### [Exercise brief]
Omit the pictures and output every entry below exactly as written.

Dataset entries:
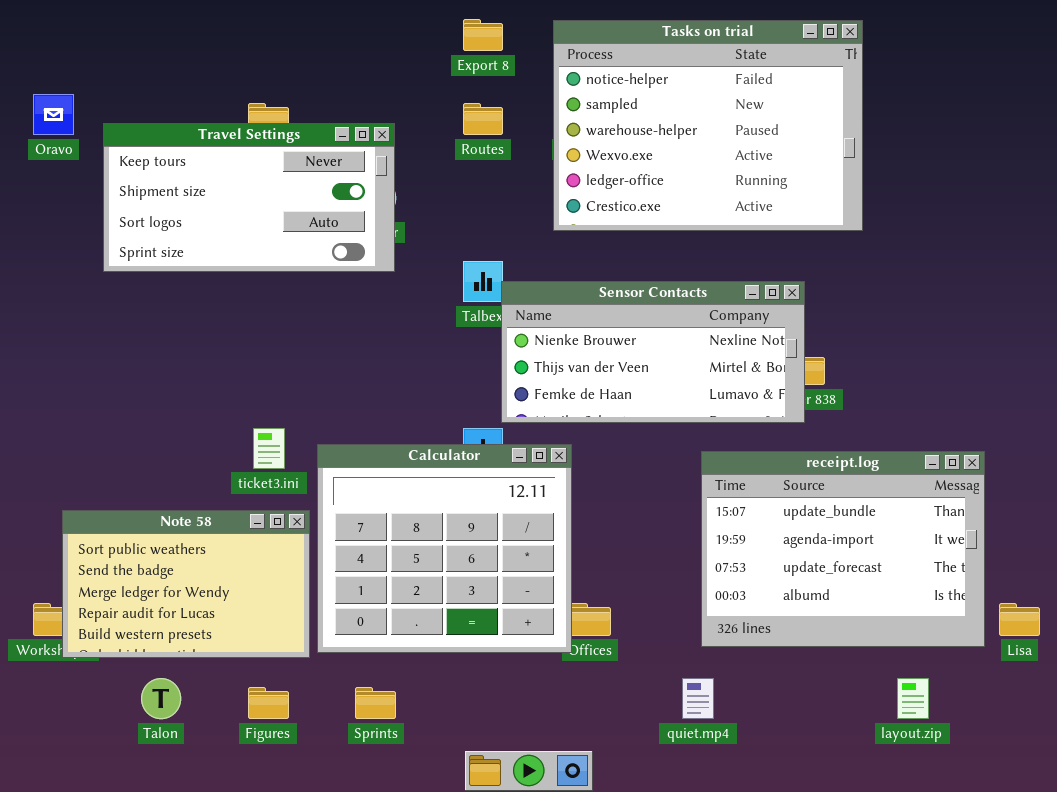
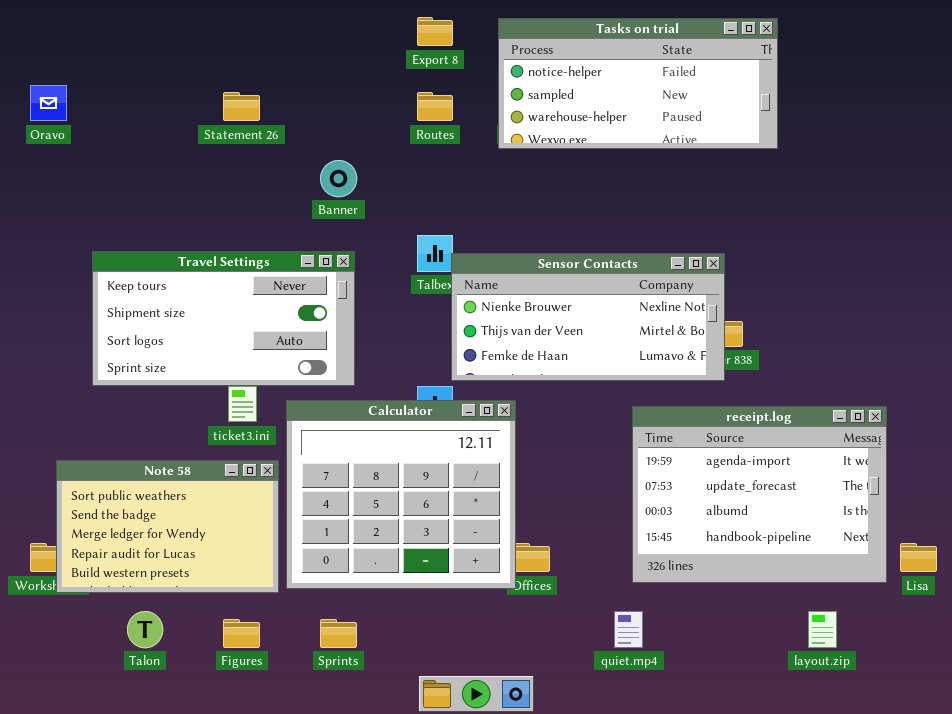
Tasks on trial: [553,20,863,231] -> [498,18,778,149], resized
Travel Settings: [103,123,395,272] -> [92,251,355,386], moved
receipt.log: [701,451,985,647] -> [632,406,887,583], scrolled down 1 row

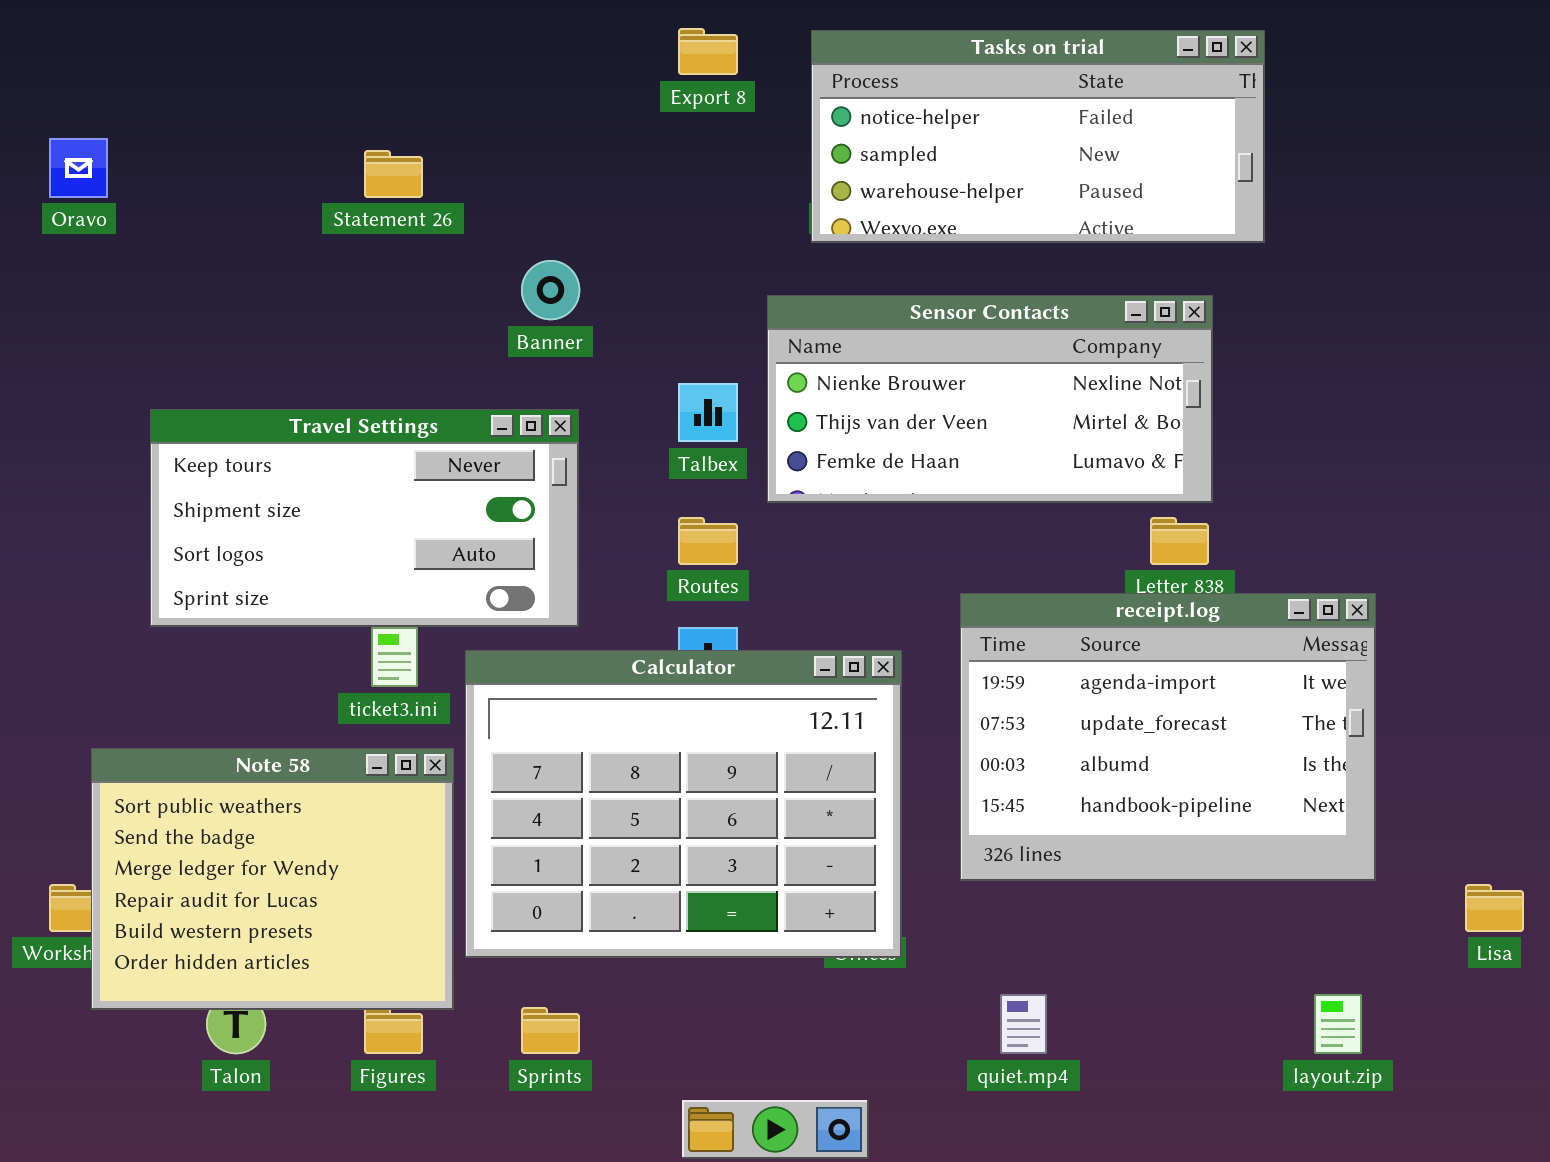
Routes: [417,92,453,121] -> [678,517,738,565], moved
Sensor Contacts: [451,253,725,381] -> [767,295,1213,503], moved
Calculator: [286,400,516,589] -> [465,650,902,958], resized
receipt.log: [632,406,887,583] -> [960,593,1376,881], moved
Note 58: [56,460,279,593] -> [91,748,454,1010], resized

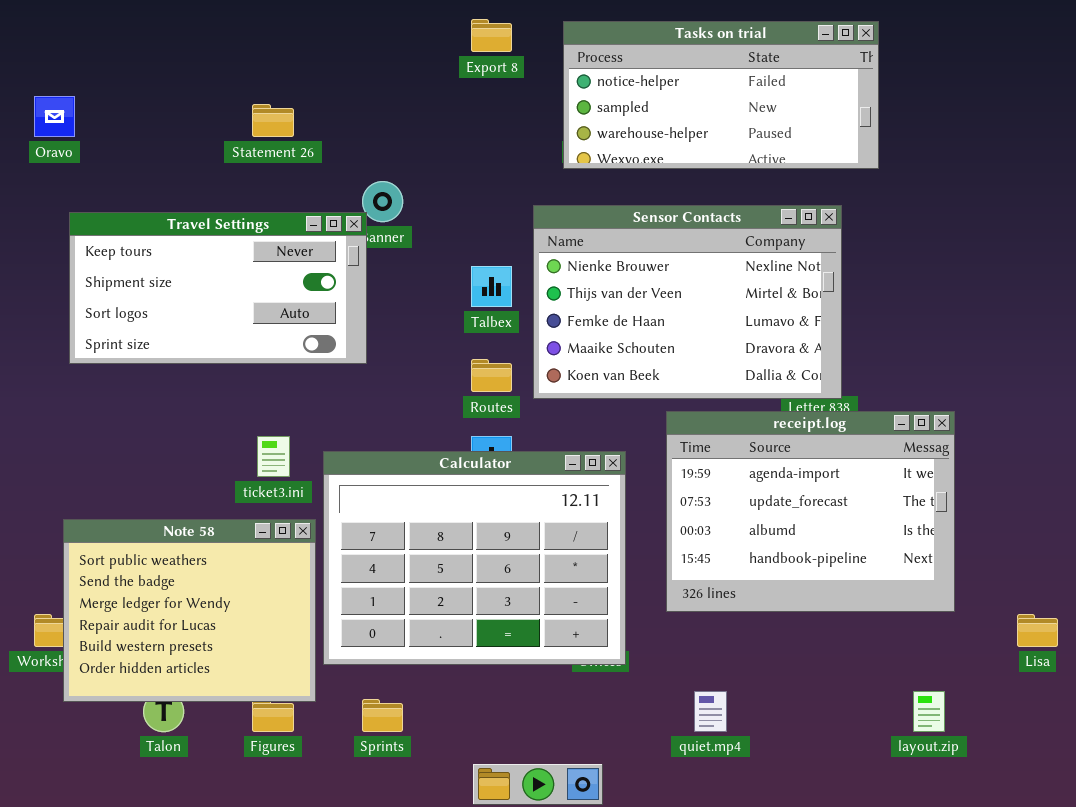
Sensor Contacts: [767,295,1213,503] -> [533,205,842,399], resized
Travel Settings: [150,409,579,627] -> [69,212,367,364], moved

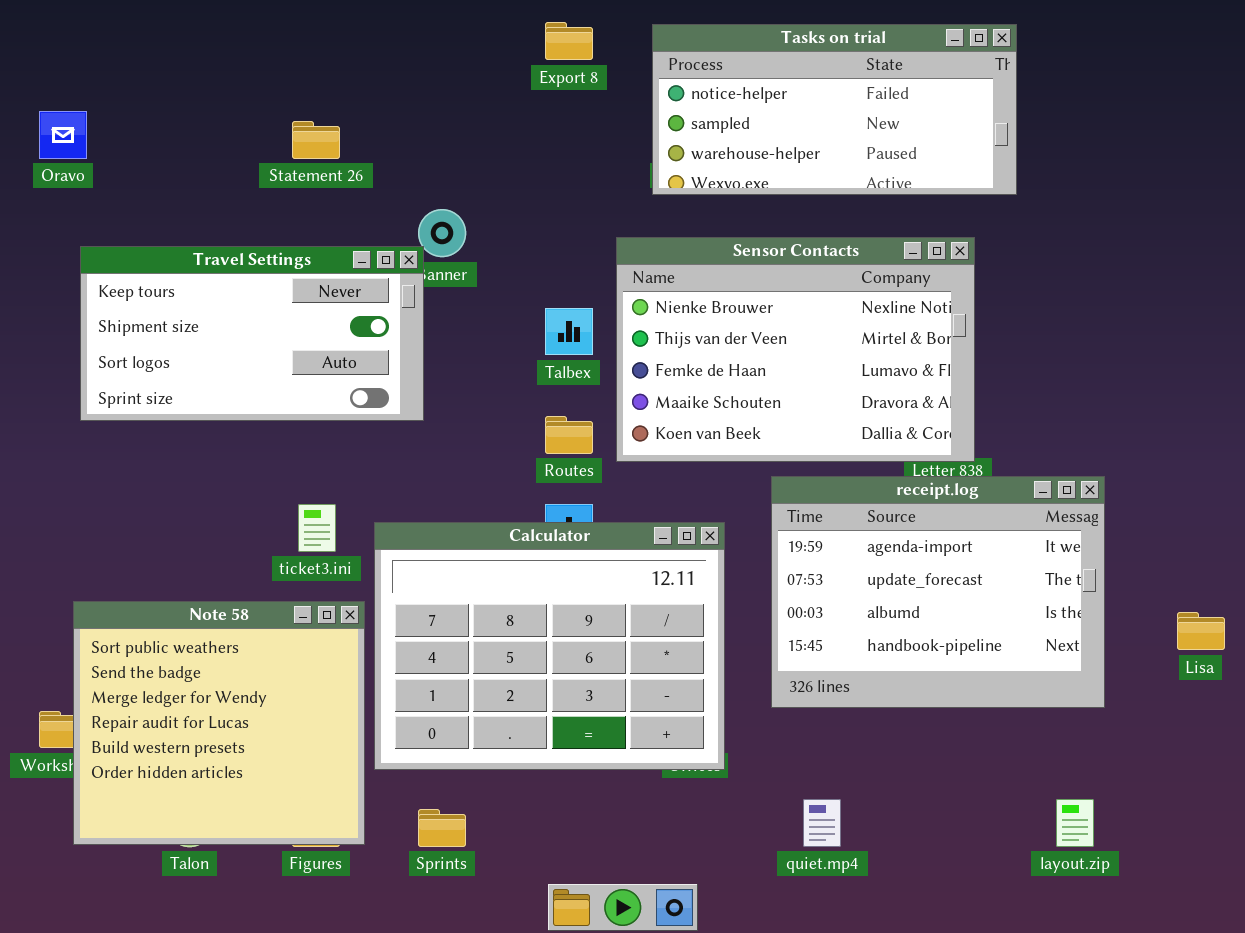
Note 58: [63,519,316,702] -> [73,601,365,845], resized
Lisa: [1017,614,1058,647] -> [1177,612,1225,650], moved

### [Written response]
Tasks on trial: [553,20,863,231] -> [498,18,778,149], resized
Travel Settings: [103,123,395,272] -> [92,251,355,386], moved
receipt.log: [701,451,985,647] -> [632,406,887,583], scrolled down 1 row

Routes: [417,92,453,121] -> [678,517,738,565], moved
Sensor Contacts: [451,253,725,381] -> [767,295,1213,503], moved
Calculator: [286,400,516,589] -> [465,650,902,958], resized
receipt.log: [632,406,887,583] -> [960,593,1376,881], moved
Note 58: [56,460,279,593] -> [91,748,454,1010], resized

Sensor Contacts: [767,295,1213,503] -> [533,205,842,399], resized
Travel Settings: [150,409,579,627] -> [69,212,367,364], moved

Note 58: [63,519,316,702] -> [73,601,365,845], resized
Lisa: [1017,614,1058,647] -> [1177,612,1225,650], moved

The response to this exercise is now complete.